:: Task details ::
The required output is the line containing "(205, 136) = (253, 79): brown" followed by every later line through the end of the data, all reproduced exactly.

:: Supplied data ::
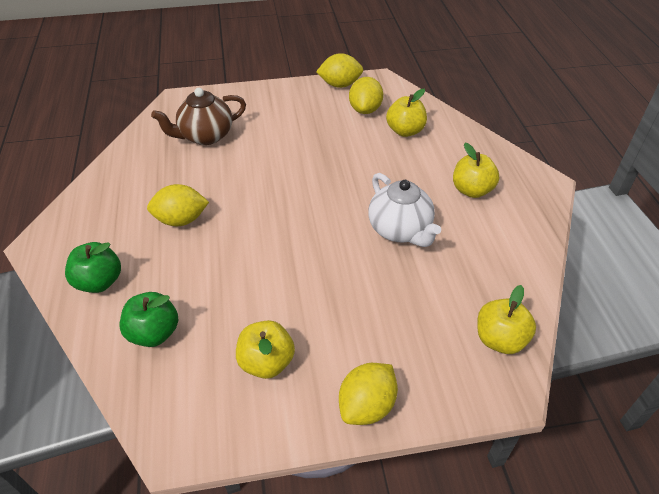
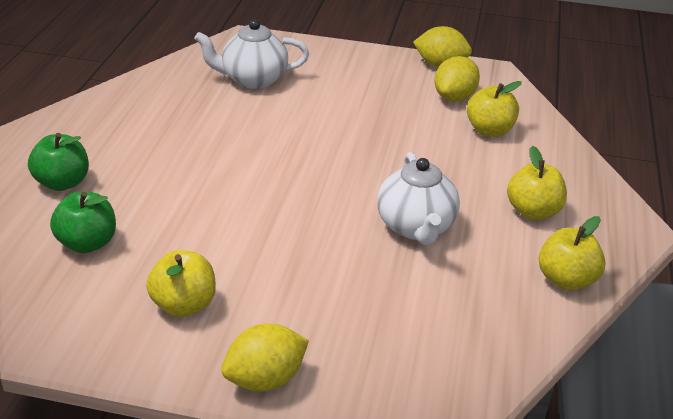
camera: 20 degrees right, 10 degrees down
(181, 220) = (178, 150): yellow lemon -> none
(205, 136) = (253, 79): brown teapot -> white teapot
(499, 339) = (464, 368): yellow apple -> yellow apple (566, 280)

:: Reply to the exercise ::
(205, 136) = (253, 79): brown teapot -> white teapot
(499, 339) = (464, 368): yellow apple -> yellow apple (566, 280)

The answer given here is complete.